#### TASK BRIEF
Using the listing below, report each line holding the string "orange".

#### MATERIAL PROVIDED
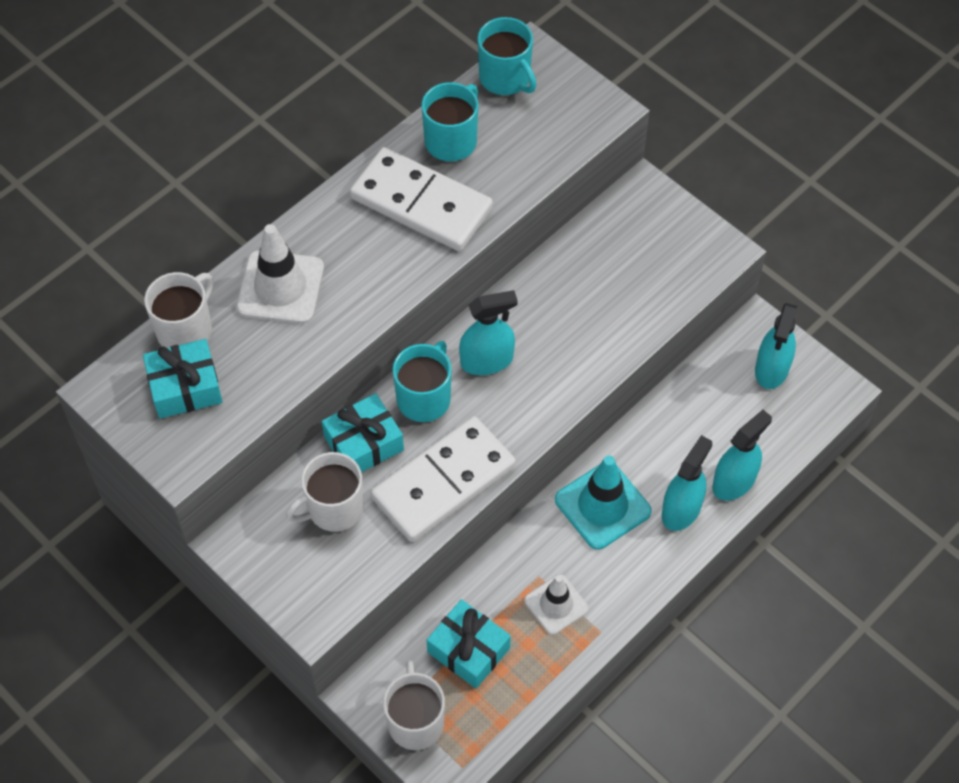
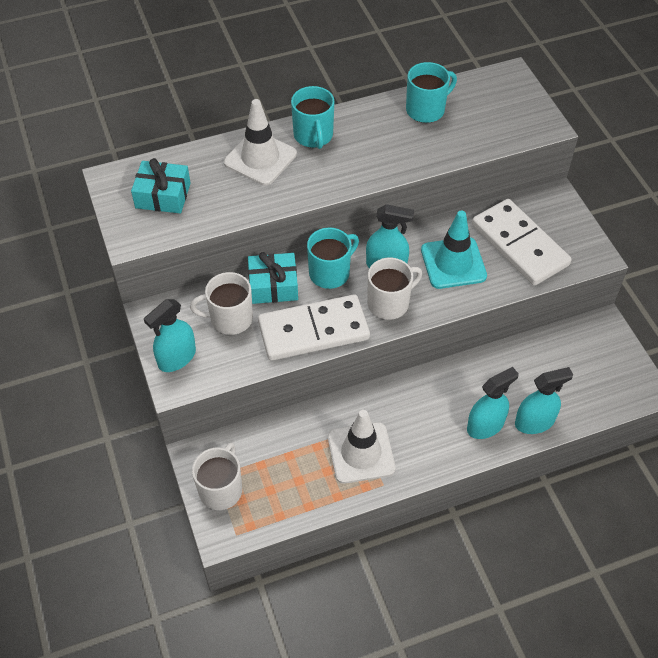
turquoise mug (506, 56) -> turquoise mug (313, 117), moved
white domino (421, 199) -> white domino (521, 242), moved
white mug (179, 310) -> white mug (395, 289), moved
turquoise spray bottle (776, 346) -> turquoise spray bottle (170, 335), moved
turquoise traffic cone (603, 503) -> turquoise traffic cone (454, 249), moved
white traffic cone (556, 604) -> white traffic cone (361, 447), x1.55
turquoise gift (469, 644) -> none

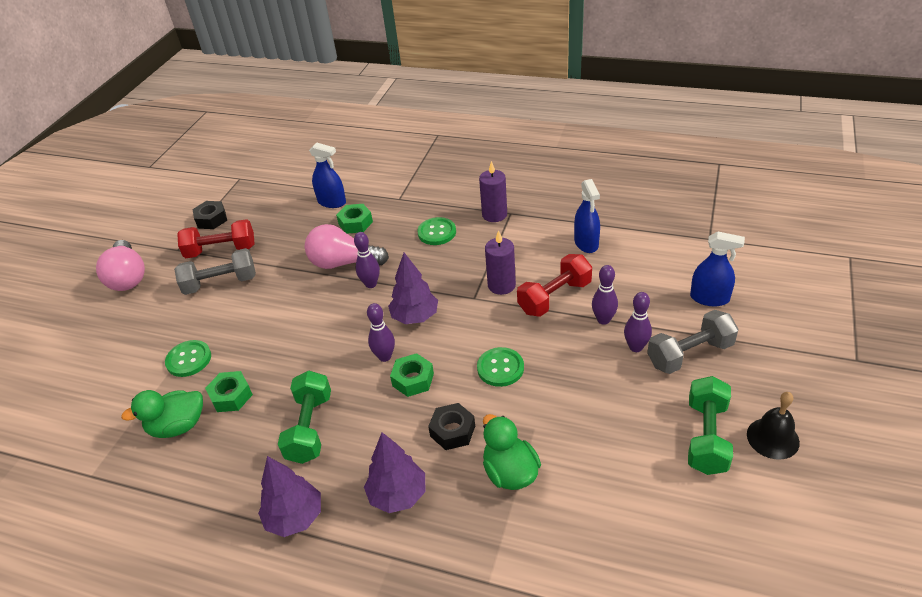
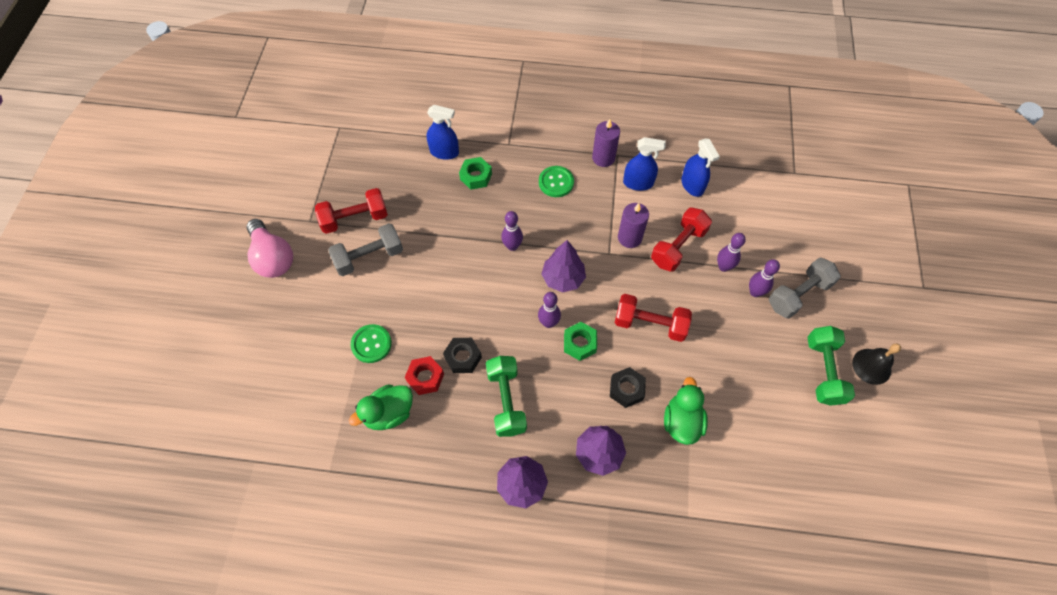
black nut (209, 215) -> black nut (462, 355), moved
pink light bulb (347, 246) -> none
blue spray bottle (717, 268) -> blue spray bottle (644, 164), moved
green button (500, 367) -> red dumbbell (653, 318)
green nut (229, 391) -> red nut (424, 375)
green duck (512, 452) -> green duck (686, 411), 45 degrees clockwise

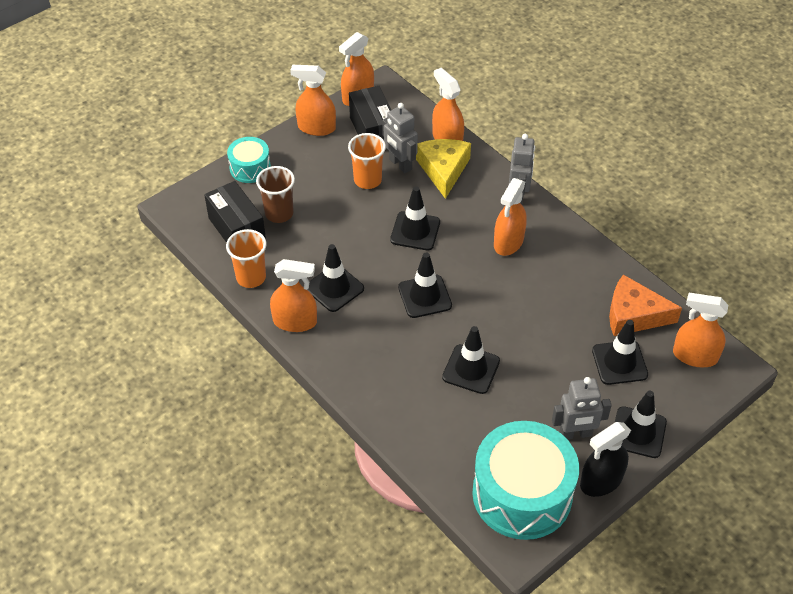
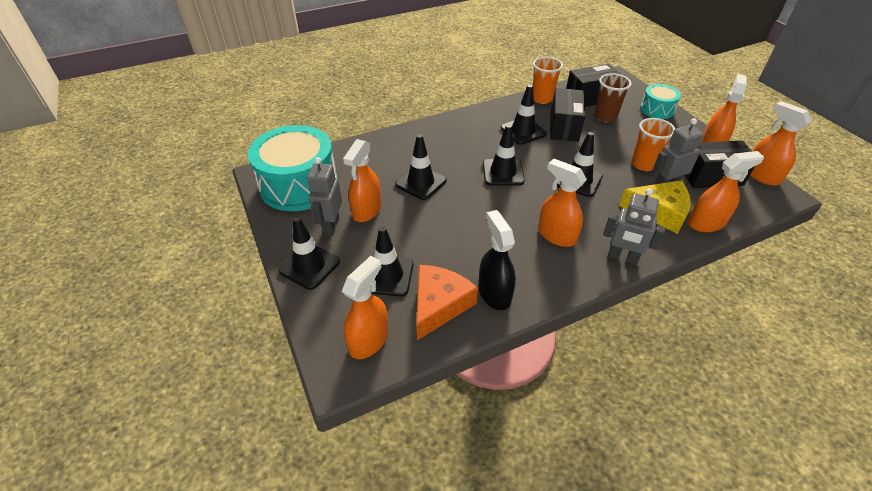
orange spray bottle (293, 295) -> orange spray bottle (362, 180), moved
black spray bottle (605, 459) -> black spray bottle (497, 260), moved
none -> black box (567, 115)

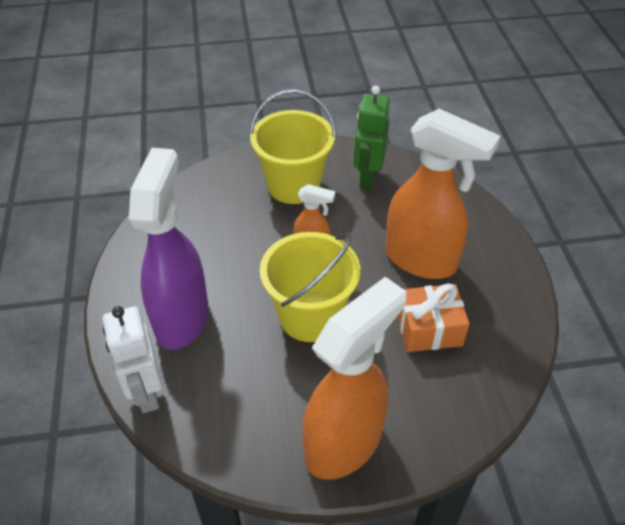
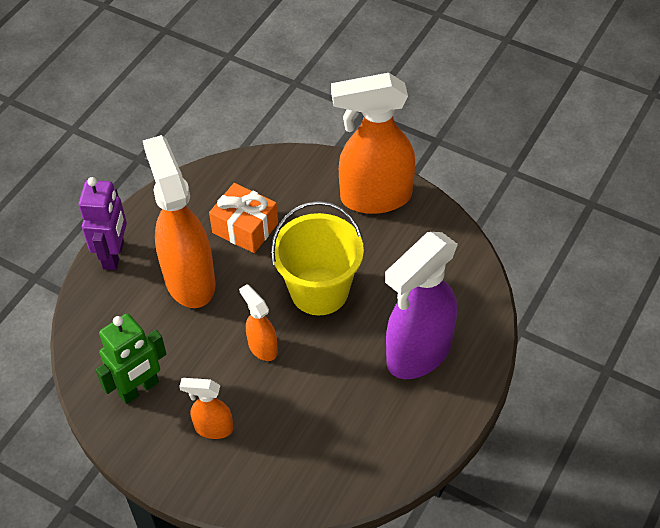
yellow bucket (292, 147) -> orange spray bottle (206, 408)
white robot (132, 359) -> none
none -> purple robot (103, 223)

#### OUTPUT BELOW
orange spray bottle (293, 295) -> orange spray bottle (362, 180), moved
yellow bucket (292, 147) -> orange spray bottle (206, 408)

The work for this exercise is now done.